● **DATA EXCERPTS**:
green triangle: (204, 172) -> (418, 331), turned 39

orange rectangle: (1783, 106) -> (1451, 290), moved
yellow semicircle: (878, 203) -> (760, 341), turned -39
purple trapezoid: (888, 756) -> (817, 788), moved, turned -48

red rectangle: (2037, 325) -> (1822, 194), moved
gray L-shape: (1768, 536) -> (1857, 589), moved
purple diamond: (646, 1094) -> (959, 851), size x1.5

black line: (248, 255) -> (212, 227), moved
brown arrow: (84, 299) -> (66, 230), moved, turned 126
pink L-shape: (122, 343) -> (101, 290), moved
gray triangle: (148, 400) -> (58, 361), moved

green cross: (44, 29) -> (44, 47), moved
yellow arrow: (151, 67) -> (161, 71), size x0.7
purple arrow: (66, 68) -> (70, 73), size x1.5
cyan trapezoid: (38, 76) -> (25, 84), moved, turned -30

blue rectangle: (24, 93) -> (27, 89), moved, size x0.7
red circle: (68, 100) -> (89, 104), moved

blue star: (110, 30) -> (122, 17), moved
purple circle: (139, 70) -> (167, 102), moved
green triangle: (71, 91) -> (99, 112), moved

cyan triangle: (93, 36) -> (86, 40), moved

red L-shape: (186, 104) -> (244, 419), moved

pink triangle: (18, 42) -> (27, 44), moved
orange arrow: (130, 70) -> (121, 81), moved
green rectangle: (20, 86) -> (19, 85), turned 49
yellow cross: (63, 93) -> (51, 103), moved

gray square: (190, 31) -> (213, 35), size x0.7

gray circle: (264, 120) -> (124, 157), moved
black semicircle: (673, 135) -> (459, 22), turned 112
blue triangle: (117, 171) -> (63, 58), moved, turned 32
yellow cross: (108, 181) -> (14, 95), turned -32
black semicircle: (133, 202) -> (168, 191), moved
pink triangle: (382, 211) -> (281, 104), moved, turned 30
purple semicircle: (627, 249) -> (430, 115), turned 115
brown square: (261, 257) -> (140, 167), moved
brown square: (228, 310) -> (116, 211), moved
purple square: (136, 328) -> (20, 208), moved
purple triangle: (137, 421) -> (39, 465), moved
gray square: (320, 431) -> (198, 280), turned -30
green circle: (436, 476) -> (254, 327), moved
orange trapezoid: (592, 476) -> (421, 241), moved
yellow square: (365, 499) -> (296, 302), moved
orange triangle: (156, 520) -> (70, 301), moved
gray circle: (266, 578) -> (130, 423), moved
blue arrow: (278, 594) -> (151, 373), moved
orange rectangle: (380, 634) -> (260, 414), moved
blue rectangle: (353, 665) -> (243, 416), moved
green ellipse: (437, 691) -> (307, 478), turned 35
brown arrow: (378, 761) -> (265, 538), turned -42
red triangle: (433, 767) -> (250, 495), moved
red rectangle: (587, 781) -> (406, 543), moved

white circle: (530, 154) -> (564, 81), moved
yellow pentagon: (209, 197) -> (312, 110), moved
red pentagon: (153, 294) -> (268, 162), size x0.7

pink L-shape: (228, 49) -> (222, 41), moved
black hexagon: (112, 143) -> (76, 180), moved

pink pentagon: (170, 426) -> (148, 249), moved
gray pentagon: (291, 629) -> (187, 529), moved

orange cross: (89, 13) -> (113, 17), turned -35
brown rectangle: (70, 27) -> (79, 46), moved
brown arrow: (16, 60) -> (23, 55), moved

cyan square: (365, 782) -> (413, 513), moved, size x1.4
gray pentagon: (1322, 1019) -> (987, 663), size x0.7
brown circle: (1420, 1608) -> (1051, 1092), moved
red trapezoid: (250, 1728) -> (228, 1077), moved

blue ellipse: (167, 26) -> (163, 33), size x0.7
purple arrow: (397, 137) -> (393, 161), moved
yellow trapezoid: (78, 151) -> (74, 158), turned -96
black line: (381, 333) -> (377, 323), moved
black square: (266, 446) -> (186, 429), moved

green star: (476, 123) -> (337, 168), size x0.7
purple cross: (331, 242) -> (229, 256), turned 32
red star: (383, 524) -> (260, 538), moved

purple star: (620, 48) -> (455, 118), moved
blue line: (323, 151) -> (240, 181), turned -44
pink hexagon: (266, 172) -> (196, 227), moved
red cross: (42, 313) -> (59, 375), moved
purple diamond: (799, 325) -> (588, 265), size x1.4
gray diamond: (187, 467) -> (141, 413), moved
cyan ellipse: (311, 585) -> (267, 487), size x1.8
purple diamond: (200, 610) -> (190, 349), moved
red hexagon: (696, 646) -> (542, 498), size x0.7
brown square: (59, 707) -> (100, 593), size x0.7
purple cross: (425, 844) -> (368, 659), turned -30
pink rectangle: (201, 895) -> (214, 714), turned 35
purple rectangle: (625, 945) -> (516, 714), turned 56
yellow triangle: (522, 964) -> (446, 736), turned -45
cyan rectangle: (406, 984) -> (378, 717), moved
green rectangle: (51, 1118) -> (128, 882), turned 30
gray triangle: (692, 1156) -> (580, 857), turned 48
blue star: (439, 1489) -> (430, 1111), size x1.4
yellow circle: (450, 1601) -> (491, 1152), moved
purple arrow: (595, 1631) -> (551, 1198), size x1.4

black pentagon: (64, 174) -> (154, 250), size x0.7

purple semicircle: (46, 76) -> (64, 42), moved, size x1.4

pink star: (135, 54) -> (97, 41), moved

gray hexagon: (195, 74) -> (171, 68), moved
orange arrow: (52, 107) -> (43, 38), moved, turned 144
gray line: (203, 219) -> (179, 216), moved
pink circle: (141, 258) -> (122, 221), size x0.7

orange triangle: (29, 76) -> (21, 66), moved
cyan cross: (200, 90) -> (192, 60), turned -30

● **WHAT YOU ARE ASKED TO DO**:
After reading the lines above, reproduce them all exactly.

● **WRITTEN RESPONSE**:
green triangle: (204, 172) -> (418, 331), turned 39

orange rectangle: (1783, 106) -> (1451, 290), moved
yellow semicircle: (878, 203) -> (760, 341), turned -39
purple trapezoid: (888, 756) -> (817, 788), moved, turned -48

red rectangle: (2037, 325) -> (1822, 194), moved
gray L-shape: (1768, 536) -> (1857, 589), moved
purple diamond: (646, 1094) -> (959, 851), size x1.5

black line: (248, 255) -> (212, 227), moved
brown arrow: (84, 299) -> (66, 230), moved, turned 126
pink L-shape: (122, 343) -> (101, 290), moved
gray triangle: (148, 400) -> (58, 361), moved

green cross: (44, 29) -> (44, 47), moved
yellow arrow: (151, 67) -> (161, 71), size x0.7
purple arrow: (66, 68) -> (70, 73), size x1.5
cyan trapezoid: (38, 76) -> (25, 84), moved, turned -30

blue rectangle: (24, 93) -> (27, 89), moved, size x0.7
red circle: (68, 100) -> (89, 104), moved

blue star: (110, 30) -> (122, 17), moved
purple circle: (139, 70) -> (167, 102), moved
green triangle: (71, 91) -> (99, 112), moved

cyan triangle: (93, 36) -> (86, 40), moved

red L-shape: (186, 104) -> (244, 419), moved

pink triangle: (18, 42) -> (27, 44), moved
orange arrow: (130, 70) -> (121, 81), moved
green rectangle: (20, 86) -> (19, 85), turned 49
yellow cross: (63, 93) -> (51, 103), moved

gray square: (190, 31) -> (213, 35), size x0.7

gray circle: (264, 120) -> (124, 157), moved
black semicircle: (673, 135) -> (459, 22), turned 112
blue triangle: (117, 171) -> (63, 58), moved, turned 32
yellow cross: (108, 181) -> (14, 95), turned -32
black semicircle: (133, 202) -> (168, 191), moved
pink triangle: (382, 211) -> (281, 104), moved, turned 30
purple semicircle: (627, 249) -> (430, 115), turned 115
brown square: (261, 257) -> (140, 167), moved
brown square: (228, 310) -> (116, 211), moved
purple square: (136, 328) -> (20, 208), moved
purple triangle: (137, 421) -> (39, 465), moved
gray square: (320, 431) -> (198, 280), turned -30
green circle: (436, 476) -> (254, 327), moved
orange trapezoid: (592, 476) -> (421, 241), moved
yellow square: (365, 499) -> (296, 302), moved
orange triangle: (156, 520) -> (70, 301), moved
gray circle: (266, 578) -> (130, 423), moved
blue arrow: (278, 594) -> (151, 373), moved
orange rectangle: (380, 634) -> (260, 414), moved
blue rectangle: (353, 665) -> (243, 416), moved
green ellipse: (437, 691) -> (307, 478), turned 35
brown arrow: (378, 761) -> (265, 538), turned -42
red triangle: (433, 767) -> (250, 495), moved
red rectangle: (587, 781) -> (406, 543), moved

white circle: (530, 154) -> (564, 81), moved
yellow pentagon: (209, 197) -> (312, 110), moved
red pentagon: (153, 294) -> (268, 162), size x0.7

pink L-shape: (228, 49) -> (222, 41), moved
black hexagon: (112, 143) -> (76, 180), moved

pink pentagon: (170, 426) -> (148, 249), moved
gray pentagon: (291, 629) -> (187, 529), moved

orange cross: (89, 13) -> (113, 17), turned -35
brown rectangle: (70, 27) -> (79, 46), moved
brown arrow: (16, 60) -> (23, 55), moved

cyan square: (365, 782) -> (413, 513), moved, size x1.4
gray pentagon: (1322, 1019) -> (987, 663), size x0.7
brown circle: (1420, 1608) -> (1051, 1092), moved
red trapezoid: (250, 1728) -> (228, 1077), moved

blue ellipse: (167, 26) -> (163, 33), size x0.7
purple arrow: (397, 137) -> (393, 161), moved
yellow trapezoid: (78, 151) -> (74, 158), turned -96
black line: (381, 333) -> (377, 323), moved
black square: (266, 446) -> (186, 429), moved

green star: (476, 123) -> (337, 168), size x0.7
purple cross: (331, 242) -> (229, 256), turned 32
red star: (383, 524) -> (260, 538), moved

purple star: (620, 48) -> (455, 118), moved
blue line: (323, 151) -> (240, 181), turned -44
pink hexagon: (266, 172) -> (196, 227), moved
red cross: (42, 313) -> (59, 375), moved
purple diamond: (799, 325) -> (588, 265), size x1.4
gray diamond: (187, 467) -> (141, 413), moved
cyan ellipse: (311, 585) -> (267, 487), size x1.8
purple diamond: (200, 610) -> (190, 349), moved
red hexagon: (696, 646) -> (542, 498), size x0.7
brown square: (59, 707) -> (100, 593), size x0.7
purple cross: (425, 844) -> (368, 659), turned -30
pink rectangle: (201, 895) -> (214, 714), turned 35
purple rectangle: (625, 945) -> (516, 714), turned 56
yellow triangle: (522, 964) -> (446, 736), turned -45
cyan rectangle: (406, 984) -> (378, 717), moved
green rectangle: (51, 1118) -> (128, 882), turned 30
gray triangle: (692, 1156) -> (580, 857), turned 48
blue star: (439, 1489) -> (430, 1111), size x1.4
yellow circle: (450, 1601) -> (491, 1152), moved
purple arrow: (595, 1631) -> (551, 1198), size x1.4

black pentagon: (64, 174) -> (154, 250), size x0.7

purple semicircle: (46, 76) -> (64, 42), moved, size x1.4

pink star: (135, 54) -> (97, 41), moved

gray hexagon: (195, 74) -> (171, 68), moved
orange arrow: (52, 107) -> (43, 38), moved, turned 144
gray line: (203, 219) -> (179, 216), moved
pink circle: (141, 258) -> (122, 221), size x0.7

orange triangle: (29, 76) -> (21, 66), moved
cyan cross: (200, 90) -> (192, 60), turned -30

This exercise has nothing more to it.